**WHAT THE TASK REQUIRES**
In the listing below, start your output at the line with "The green dumbbell" and end it after the line with "The second view gained the green", copying every line exactly.

**SUPPLIED INFORMATION**
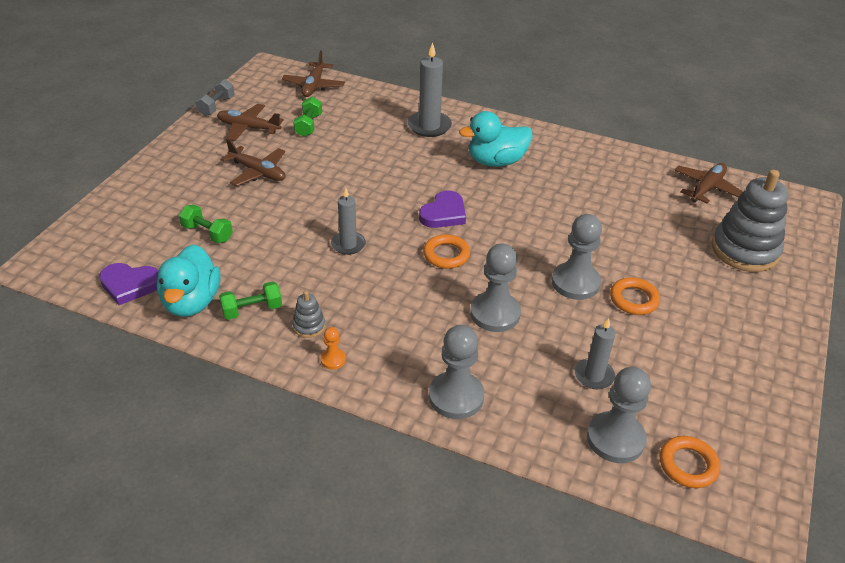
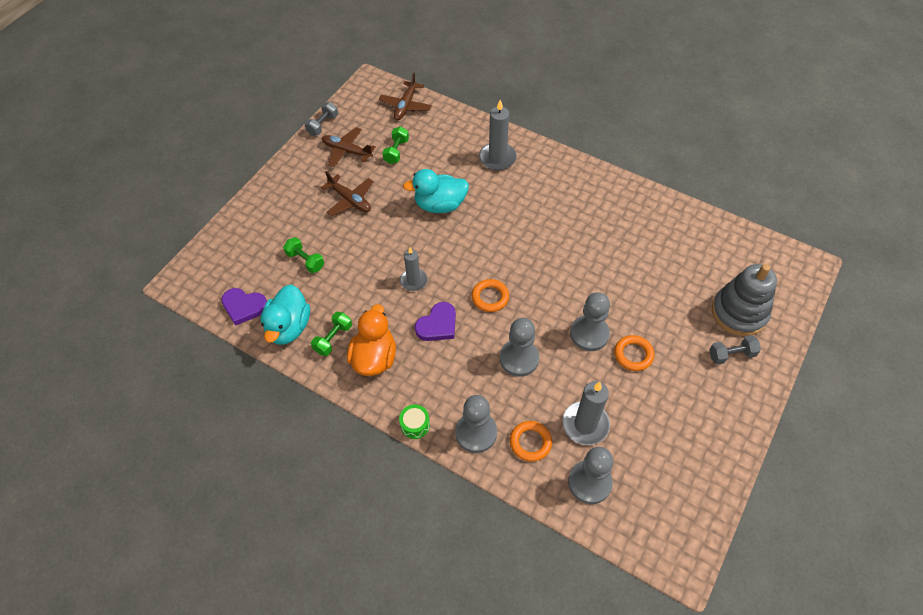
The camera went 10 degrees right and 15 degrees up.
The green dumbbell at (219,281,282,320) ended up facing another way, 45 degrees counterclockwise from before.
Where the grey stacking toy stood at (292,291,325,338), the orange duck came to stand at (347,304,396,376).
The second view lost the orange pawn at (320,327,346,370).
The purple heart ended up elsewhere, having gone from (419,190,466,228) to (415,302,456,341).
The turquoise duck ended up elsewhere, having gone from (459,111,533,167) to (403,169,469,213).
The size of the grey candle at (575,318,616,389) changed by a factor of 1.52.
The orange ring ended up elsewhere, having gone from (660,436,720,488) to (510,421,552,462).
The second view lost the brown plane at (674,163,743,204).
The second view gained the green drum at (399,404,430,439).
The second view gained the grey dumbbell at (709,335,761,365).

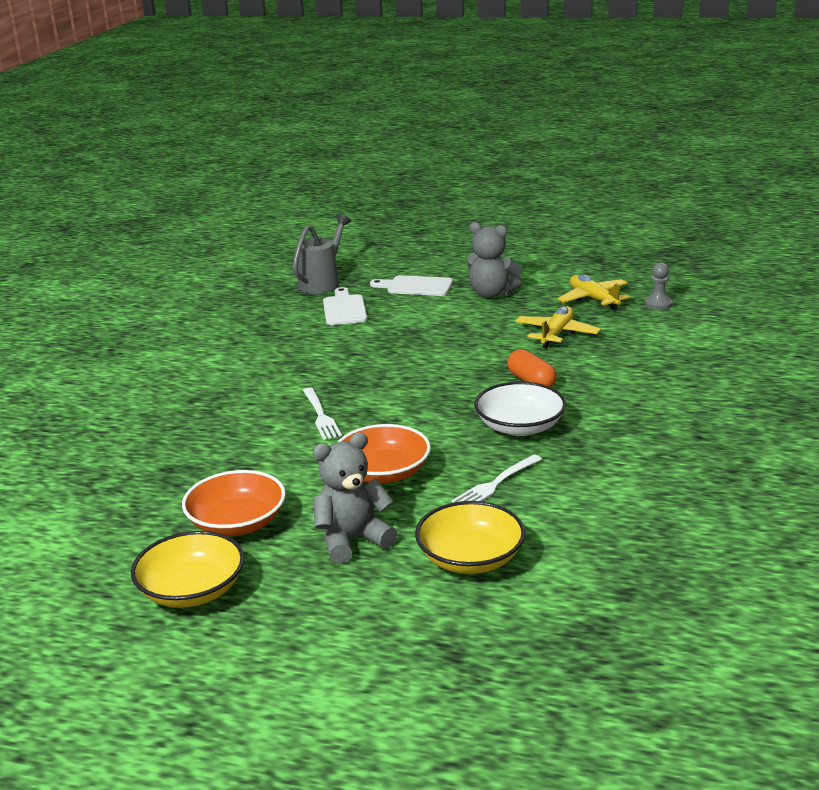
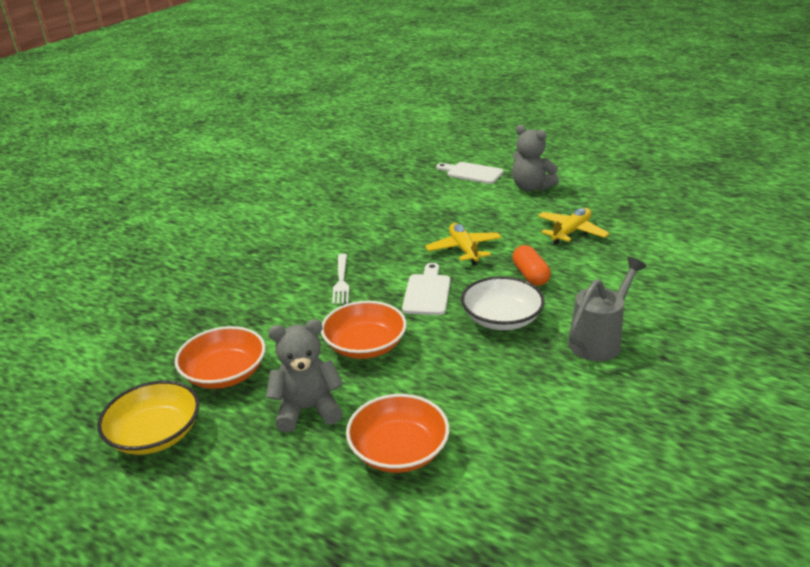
The camera went 15 degrees right and 5 degrees up.
The grey watering can ended up elsewhere, having gone from (293,214,351,294) to (568,257,647,361).
The white cutting board ended up elsewhere, having gone from (323,287,367,325) to (402,263,451,315).
What was the yellow bowl at (415,501,525,574) turned into the orange bowl at (346,394,449,473).
The second view lost the white fork at (451,454,542,503).
The yellow plane ended up elsewhere, having gone from (557,274,630,310) to (425,223,502,265).
The second view lost the grey pawn at (645,262,673,310).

**EXERCISE OUTPUT**
The green dumbbell at (219,281,282,320) ended up facing another way, 45 degrees counterclockwise from before.
Where the grey stacking toy stood at (292,291,325,338), the orange duck came to stand at (347,304,396,376).
The second view lost the orange pawn at (320,327,346,370).
The purple heart ended up elsewhere, having gone from (419,190,466,228) to (415,302,456,341).
The turquoise duck ended up elsewhere, having gone from (459,111,533,167) to (403,169,469,213).
The size of the grey candle at (575,318,616,389) changed by a factor of 1.52.
The orange ring ended up elsewhere, having gone from (660,436,720,488) to (510,421,552,462).
The second view lost the brown plane at (674,163,743,204).
The second view gained the green drum at (399,404,430,439).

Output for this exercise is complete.